▶ [Input for this task]:
+ + + + + + +

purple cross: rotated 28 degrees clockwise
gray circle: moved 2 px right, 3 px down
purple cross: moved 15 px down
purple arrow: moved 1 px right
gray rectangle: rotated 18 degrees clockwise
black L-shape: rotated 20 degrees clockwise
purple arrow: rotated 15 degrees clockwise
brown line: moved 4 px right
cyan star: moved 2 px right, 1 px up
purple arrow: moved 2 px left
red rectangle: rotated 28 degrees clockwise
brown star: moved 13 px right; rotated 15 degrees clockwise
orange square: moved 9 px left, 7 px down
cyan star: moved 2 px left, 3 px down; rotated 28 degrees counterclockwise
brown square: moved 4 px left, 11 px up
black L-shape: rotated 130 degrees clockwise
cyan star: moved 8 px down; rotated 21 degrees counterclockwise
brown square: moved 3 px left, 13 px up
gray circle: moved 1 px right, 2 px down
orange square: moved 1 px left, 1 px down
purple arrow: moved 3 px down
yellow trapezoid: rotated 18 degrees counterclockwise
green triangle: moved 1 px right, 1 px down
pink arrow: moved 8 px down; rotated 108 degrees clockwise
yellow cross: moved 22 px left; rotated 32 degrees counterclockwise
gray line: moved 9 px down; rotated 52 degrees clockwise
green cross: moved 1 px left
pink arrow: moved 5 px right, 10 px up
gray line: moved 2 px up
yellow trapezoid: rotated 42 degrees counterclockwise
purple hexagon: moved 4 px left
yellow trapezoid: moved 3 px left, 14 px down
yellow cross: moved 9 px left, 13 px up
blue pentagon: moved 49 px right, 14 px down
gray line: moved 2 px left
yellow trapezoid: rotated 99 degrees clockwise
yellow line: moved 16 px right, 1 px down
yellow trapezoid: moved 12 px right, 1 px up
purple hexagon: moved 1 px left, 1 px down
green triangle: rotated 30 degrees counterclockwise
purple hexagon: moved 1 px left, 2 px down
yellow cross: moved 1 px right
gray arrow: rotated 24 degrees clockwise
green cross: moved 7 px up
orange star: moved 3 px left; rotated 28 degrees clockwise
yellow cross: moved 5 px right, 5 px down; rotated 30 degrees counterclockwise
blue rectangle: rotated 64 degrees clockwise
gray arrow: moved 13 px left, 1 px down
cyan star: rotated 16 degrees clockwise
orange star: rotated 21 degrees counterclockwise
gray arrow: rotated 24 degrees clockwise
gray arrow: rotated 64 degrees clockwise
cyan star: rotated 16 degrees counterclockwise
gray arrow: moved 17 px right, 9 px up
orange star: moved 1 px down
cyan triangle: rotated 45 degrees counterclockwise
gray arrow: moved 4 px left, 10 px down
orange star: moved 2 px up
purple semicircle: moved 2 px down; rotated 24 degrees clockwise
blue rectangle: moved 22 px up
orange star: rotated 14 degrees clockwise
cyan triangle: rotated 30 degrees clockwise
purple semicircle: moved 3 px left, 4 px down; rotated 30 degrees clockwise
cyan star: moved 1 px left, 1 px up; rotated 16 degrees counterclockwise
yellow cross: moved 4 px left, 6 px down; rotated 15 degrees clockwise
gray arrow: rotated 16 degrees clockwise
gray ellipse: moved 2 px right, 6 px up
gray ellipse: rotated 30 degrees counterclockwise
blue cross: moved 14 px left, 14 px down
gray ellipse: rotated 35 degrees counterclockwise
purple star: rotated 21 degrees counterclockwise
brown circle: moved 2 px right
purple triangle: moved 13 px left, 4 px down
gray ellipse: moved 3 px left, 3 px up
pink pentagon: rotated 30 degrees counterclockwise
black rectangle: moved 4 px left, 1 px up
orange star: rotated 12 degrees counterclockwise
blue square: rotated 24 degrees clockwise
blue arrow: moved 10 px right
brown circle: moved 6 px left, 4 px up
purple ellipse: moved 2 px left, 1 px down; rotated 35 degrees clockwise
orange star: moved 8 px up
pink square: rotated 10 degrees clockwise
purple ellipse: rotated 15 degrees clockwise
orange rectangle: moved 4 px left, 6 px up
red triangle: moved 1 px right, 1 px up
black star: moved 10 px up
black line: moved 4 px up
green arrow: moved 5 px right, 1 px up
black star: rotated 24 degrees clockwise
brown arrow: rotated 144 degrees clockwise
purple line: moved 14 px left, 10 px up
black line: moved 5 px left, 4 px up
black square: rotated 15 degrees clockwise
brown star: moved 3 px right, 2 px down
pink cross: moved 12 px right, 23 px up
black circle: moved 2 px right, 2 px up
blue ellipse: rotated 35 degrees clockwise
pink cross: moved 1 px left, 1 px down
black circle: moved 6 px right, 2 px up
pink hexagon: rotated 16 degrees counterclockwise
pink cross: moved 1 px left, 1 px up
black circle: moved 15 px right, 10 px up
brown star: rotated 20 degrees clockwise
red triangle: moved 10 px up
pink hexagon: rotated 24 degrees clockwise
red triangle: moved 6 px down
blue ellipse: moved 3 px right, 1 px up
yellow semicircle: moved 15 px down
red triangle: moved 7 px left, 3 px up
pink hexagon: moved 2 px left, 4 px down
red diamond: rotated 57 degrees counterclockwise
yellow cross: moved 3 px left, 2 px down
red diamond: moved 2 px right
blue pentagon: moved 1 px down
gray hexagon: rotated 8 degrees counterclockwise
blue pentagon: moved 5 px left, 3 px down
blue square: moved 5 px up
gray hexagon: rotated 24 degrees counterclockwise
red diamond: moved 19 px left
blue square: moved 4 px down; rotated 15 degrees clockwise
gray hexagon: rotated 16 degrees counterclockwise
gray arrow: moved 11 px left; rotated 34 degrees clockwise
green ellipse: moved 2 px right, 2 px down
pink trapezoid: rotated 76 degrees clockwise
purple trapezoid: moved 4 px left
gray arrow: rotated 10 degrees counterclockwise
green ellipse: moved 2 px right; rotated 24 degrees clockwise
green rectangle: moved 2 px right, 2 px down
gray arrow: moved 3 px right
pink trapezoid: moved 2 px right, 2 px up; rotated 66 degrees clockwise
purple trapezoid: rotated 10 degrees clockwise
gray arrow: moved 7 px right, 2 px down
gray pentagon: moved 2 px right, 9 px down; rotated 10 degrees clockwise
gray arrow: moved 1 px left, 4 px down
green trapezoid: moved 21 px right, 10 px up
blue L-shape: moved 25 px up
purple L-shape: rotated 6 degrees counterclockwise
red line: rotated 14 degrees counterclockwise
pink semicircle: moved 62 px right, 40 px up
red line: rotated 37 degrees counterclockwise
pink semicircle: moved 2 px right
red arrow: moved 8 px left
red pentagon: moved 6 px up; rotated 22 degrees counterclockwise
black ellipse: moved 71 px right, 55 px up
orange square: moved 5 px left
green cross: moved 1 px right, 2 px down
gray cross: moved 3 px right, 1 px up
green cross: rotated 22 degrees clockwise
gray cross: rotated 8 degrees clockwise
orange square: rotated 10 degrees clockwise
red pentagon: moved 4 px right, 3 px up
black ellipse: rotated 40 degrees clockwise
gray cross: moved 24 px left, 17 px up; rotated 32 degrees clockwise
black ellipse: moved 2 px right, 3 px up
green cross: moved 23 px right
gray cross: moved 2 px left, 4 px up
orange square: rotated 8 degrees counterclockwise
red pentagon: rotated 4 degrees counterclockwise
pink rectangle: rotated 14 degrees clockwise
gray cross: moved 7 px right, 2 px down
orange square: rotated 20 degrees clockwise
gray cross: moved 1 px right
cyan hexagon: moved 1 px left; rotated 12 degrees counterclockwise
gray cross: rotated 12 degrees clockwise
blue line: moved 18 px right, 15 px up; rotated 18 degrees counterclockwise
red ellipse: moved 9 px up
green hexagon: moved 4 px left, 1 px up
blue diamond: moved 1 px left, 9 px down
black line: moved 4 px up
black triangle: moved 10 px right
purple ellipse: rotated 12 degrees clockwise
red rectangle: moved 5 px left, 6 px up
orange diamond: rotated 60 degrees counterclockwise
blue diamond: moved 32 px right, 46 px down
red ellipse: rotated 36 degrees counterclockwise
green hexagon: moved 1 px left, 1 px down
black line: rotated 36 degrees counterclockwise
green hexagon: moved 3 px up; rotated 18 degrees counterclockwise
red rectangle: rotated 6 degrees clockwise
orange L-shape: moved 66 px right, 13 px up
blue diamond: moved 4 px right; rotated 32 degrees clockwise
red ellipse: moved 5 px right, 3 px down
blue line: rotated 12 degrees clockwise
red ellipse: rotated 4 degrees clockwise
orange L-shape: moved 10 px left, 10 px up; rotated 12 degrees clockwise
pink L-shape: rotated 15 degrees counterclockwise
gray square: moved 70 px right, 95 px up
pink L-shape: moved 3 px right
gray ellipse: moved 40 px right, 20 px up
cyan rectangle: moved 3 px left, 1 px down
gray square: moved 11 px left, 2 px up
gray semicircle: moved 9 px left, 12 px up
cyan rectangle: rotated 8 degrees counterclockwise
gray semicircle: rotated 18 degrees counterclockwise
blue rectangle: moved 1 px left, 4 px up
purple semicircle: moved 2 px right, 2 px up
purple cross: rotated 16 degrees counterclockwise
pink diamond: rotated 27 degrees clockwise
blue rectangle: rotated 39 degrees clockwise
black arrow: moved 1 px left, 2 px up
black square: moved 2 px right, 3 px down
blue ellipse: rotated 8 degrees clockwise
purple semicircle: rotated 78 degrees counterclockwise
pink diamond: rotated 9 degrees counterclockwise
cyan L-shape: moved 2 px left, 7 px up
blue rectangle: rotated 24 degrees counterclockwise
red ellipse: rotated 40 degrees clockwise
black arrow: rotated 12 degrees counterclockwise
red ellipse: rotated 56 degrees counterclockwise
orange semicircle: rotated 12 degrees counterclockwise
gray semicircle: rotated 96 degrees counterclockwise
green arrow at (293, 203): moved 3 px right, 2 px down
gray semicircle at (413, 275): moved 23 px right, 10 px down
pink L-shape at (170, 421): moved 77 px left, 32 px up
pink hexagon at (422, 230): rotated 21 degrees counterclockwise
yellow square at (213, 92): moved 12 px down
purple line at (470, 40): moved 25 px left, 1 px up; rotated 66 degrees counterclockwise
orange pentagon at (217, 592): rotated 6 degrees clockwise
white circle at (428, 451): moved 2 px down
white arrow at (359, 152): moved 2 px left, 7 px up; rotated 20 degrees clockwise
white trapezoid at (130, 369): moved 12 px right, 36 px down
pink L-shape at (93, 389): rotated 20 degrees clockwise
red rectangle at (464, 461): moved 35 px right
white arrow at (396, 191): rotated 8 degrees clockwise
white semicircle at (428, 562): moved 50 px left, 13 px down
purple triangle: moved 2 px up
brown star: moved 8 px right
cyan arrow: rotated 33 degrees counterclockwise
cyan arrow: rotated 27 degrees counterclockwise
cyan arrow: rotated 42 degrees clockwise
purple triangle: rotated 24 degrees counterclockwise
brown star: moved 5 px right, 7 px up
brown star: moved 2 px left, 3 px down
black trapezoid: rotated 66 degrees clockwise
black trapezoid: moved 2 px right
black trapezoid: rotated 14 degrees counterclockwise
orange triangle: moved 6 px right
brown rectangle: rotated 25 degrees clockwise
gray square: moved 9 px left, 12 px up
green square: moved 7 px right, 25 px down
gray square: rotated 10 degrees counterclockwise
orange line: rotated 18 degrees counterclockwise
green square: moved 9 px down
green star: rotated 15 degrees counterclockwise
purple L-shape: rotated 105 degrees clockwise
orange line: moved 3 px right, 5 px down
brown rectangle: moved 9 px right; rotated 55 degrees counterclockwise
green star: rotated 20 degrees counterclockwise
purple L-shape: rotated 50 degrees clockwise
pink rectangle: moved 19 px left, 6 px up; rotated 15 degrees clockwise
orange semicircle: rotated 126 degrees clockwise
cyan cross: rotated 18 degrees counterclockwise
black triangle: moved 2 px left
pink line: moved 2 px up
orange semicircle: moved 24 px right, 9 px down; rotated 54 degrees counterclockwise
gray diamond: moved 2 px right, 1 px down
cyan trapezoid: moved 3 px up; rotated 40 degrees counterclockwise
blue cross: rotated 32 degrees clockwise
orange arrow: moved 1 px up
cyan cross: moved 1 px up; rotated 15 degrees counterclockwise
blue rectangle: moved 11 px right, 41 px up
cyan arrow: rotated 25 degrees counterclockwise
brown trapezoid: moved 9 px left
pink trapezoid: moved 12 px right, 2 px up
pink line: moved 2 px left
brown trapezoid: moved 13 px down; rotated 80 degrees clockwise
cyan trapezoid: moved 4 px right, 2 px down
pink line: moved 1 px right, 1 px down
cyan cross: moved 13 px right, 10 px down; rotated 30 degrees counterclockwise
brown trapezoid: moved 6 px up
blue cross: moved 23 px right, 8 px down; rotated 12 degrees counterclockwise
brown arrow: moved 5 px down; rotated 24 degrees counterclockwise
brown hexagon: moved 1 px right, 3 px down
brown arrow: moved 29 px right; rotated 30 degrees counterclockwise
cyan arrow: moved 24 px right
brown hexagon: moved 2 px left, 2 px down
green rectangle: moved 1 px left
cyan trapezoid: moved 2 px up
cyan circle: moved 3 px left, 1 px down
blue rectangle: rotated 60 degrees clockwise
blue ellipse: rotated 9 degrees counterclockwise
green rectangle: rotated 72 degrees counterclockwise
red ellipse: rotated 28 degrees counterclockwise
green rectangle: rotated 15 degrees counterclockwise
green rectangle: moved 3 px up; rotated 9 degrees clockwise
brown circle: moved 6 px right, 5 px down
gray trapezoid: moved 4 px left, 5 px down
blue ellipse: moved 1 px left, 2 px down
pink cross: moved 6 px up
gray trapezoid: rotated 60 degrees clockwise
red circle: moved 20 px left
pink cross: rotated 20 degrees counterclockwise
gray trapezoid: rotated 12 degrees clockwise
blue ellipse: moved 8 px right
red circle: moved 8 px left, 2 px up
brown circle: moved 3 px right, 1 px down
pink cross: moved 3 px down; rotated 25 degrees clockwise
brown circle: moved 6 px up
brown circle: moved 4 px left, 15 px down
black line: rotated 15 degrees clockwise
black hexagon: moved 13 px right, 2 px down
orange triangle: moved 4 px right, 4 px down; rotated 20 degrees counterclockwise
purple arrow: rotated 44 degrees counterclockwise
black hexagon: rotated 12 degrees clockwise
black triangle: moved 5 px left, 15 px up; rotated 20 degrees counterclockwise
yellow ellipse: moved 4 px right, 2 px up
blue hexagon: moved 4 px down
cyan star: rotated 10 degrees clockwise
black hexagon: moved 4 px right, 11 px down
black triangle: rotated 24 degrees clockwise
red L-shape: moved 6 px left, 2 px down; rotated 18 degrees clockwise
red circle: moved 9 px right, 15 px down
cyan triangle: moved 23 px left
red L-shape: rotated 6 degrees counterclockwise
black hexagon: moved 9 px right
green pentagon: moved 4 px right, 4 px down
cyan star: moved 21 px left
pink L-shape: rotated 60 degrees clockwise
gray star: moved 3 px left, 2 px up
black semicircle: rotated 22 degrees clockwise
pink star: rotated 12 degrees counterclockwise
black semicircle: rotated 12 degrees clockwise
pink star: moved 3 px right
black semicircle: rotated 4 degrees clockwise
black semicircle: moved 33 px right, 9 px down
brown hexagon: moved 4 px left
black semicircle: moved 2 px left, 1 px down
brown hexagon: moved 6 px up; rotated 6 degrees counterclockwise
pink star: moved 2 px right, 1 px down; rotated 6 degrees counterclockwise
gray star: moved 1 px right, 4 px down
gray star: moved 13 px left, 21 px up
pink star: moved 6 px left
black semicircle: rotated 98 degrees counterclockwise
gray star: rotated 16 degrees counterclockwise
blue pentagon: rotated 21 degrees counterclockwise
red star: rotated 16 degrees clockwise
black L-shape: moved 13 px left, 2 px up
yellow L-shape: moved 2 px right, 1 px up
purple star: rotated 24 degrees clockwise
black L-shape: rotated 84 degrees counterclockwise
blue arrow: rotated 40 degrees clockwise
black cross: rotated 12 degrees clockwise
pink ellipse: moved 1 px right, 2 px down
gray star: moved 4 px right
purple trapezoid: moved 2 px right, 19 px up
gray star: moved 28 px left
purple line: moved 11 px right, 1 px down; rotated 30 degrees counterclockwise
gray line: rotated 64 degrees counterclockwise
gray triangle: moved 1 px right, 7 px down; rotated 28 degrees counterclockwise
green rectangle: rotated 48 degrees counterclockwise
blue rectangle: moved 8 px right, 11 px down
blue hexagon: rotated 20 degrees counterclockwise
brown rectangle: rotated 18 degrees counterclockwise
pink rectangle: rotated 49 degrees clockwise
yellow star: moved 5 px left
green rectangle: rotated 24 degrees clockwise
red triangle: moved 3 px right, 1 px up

+ + + + + + +

▶ [Task description]:
Please reproduce the records word for word, from the first line down to and including the line that contains "yellow cross: moved 22".

▶ [Result for this task]:
purple cross: rotated 28 degrees clockwise
gray circle: moved 2 px right, 3 px down
purple cross: moved 15 px down
purple arrow: moved 1 px right
gray rectangle: rotated 18 degrees clockwise
black L-shape: rotated 20 degrees clockwise
purple arrow: rotated 15 degrees clockwise
brown line: moved 4 px right
cyan star: moved 2 px right, 1 px up
purple arrow: moved 2 px left
red rectangle: rotated 28 degrees clockwise
brown star: moved 13 px right; rotated 15 degrees clockwise
orange square: moved 9 px left, 7 px down
cyan star: moved 2 px left, 3 px down; rotated 28 degrees counterclockwise
brown square: moved 4 px left, 11 px up
black L-shape: rotated 130 degrees clockwise
cyan star: moved 8 px down; rotated 21 degrees counterclockwise
brown square: moved 3 px left, 13 px up
gray circle: moved 1 px right, 2 px down
orange square: moved 1 px left, 1 px down
purple arrow: moved 3 px down
yellow trapezoid: rotated 18 degrees counterclockwise
green triangle: moved 1 px right, 1 px down
pink arrow: moved 8 px down; rotated 108 degrees clockwise
yellow cross: moved 22 px left; rotated 32 degrees counterclockwise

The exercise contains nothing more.